What to work on
Using the listing below, retype exactly the lines starting at the one with "lime plate M9" and ending at the one with "black brick F4:F5", and include both.

Material for this task
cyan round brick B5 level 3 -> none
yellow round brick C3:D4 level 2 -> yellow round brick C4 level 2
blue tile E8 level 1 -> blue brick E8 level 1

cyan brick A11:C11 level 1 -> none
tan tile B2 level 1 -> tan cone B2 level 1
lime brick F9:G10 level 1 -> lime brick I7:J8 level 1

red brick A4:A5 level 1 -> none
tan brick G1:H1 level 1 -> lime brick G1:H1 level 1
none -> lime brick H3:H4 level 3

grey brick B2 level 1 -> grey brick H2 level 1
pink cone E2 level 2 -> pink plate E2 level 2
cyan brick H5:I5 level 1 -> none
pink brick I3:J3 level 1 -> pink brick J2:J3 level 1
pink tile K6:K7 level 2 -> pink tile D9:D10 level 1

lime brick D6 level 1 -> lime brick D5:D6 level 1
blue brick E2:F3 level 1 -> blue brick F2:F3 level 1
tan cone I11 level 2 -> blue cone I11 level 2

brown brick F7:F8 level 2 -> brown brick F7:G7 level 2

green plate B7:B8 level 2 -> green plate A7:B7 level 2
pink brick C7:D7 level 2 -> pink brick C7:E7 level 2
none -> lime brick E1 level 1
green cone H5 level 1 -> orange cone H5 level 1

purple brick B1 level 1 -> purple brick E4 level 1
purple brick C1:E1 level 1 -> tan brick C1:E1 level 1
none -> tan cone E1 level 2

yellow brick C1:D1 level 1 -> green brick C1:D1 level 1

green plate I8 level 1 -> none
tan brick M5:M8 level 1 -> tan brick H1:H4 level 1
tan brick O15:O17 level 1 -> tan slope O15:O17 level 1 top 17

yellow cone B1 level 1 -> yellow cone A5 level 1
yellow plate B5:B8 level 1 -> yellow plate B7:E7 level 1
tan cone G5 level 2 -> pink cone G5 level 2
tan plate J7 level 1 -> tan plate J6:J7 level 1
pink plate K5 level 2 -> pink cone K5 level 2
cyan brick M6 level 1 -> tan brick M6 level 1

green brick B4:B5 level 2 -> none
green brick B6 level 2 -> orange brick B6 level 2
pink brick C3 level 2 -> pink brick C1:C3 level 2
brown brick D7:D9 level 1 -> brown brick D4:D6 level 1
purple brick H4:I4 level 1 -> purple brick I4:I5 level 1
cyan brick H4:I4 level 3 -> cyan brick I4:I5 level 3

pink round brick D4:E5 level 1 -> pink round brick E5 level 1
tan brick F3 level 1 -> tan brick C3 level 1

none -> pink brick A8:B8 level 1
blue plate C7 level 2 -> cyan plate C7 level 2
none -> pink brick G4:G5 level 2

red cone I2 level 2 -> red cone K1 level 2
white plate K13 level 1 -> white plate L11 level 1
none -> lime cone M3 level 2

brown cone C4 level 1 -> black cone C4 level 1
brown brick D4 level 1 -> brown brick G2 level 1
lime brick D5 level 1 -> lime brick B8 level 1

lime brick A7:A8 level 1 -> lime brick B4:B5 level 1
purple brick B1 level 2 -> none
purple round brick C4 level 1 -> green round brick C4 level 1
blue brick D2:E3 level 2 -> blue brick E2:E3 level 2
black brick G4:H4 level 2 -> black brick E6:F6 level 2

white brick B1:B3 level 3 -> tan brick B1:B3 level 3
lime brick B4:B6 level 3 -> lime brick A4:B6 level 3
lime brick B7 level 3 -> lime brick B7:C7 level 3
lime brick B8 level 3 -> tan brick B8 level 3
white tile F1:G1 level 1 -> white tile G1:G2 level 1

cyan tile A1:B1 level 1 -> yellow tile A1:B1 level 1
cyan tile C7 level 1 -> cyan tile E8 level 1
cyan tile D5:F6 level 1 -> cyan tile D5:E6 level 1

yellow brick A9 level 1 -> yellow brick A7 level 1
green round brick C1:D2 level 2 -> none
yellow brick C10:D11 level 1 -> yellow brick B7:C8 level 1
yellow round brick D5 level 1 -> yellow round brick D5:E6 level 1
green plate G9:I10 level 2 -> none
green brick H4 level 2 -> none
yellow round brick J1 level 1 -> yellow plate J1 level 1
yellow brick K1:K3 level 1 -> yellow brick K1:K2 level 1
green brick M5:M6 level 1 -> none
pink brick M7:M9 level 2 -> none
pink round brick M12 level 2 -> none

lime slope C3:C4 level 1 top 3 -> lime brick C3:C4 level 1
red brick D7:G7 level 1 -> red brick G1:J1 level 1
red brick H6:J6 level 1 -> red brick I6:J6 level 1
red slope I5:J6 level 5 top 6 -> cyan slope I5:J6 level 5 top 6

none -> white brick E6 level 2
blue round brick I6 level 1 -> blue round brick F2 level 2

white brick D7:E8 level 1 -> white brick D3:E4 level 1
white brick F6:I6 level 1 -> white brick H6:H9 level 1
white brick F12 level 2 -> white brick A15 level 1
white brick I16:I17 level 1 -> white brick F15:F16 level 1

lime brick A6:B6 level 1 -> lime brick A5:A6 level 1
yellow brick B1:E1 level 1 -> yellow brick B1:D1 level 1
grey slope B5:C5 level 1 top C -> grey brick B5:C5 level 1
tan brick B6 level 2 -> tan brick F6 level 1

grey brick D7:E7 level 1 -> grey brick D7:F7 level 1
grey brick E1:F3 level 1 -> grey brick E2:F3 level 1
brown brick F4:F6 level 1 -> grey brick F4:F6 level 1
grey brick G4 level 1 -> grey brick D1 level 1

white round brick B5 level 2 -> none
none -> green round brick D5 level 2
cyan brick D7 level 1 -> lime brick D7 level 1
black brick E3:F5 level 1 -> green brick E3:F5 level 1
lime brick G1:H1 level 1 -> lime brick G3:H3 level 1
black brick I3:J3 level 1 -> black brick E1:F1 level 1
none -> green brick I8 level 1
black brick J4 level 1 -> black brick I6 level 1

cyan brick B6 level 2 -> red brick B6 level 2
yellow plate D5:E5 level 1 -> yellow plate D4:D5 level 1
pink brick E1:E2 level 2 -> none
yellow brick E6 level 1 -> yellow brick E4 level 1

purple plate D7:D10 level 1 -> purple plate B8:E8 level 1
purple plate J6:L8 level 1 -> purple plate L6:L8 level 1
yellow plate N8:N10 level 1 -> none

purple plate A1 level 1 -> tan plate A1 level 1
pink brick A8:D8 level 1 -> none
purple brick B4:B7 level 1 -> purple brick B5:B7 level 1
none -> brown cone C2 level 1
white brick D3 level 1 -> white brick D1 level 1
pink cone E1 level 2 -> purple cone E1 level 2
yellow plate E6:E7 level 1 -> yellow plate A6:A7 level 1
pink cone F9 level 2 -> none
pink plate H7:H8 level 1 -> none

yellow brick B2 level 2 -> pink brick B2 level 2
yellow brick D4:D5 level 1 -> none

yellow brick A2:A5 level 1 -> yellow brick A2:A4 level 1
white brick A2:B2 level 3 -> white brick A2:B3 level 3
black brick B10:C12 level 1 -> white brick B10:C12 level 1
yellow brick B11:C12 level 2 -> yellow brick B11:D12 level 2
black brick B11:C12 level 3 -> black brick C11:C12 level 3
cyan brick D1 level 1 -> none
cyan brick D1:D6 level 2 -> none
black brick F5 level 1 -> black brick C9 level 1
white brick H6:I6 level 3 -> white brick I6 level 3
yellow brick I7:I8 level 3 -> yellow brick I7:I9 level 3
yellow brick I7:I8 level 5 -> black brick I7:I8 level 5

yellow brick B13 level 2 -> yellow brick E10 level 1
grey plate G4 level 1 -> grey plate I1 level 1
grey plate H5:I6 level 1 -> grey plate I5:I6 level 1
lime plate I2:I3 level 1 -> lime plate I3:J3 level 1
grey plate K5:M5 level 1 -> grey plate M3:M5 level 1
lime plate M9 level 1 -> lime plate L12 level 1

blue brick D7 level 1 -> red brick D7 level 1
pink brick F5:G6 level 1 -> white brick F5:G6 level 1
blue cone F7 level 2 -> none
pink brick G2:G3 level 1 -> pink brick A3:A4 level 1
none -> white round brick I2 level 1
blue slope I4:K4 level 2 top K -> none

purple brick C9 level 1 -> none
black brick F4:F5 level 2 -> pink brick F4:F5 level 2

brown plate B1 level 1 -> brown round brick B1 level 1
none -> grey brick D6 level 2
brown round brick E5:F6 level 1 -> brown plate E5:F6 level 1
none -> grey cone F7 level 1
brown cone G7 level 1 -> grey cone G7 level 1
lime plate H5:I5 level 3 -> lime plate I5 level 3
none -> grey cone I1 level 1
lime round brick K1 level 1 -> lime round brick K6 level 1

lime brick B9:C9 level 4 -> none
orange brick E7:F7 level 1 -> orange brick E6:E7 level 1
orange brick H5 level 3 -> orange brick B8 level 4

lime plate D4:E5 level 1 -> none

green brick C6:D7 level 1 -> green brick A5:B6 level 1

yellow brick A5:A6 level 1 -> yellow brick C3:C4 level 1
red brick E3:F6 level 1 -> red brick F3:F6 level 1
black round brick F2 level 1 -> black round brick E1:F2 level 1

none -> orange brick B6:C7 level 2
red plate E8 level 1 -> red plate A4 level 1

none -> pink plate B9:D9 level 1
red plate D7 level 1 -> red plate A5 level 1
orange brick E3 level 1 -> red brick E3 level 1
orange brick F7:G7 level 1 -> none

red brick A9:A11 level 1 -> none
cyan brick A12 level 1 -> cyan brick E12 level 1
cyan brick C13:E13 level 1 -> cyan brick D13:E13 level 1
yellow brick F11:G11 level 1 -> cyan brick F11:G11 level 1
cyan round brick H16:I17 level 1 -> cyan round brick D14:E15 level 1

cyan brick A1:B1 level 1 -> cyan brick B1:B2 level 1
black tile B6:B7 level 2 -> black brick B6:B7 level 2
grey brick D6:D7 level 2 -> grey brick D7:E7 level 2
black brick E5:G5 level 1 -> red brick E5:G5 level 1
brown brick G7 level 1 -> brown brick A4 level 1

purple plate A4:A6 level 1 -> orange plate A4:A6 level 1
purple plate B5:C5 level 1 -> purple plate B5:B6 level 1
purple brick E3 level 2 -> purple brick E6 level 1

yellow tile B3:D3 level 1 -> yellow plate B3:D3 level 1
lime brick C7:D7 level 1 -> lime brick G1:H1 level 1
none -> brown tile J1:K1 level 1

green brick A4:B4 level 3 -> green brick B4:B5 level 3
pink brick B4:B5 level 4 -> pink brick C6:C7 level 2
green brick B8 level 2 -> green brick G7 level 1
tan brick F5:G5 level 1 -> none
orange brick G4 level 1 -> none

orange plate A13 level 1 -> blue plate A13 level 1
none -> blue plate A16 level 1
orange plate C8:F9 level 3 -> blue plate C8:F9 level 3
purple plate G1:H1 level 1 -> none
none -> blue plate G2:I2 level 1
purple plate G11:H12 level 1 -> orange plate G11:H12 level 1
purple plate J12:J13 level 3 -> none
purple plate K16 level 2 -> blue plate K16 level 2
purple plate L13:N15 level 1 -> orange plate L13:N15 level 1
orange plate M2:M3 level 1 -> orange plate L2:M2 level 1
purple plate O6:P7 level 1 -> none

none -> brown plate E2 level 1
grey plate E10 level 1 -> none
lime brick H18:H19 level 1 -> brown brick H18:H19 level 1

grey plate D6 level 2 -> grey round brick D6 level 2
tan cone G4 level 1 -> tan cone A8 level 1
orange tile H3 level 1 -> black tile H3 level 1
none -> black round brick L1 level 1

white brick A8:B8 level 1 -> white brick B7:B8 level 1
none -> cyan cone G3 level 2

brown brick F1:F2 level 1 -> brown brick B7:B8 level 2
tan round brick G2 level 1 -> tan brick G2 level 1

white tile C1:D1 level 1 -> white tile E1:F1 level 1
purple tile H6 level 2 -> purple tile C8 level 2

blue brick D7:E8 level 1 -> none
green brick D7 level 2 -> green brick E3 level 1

Response to the task
lime plate M9 level 1 -> lime plate L12 level 1

blue brick D7 level 1 -> red brick D7 level 1
pink brick F5:G6 level 1 -> white brick F5:G6 level 1
blue cone F7 level 2 -> none
pink brick G2:G3 level 1 -> pink brick A3:A4 level 1
none -> white round brick I2 level 1
blue slope I4:K4 level 2 top K -> none

purple brick C9 level 1 -> none
black brick F4:F5 level 2 -> pink brick F4:F5 level 2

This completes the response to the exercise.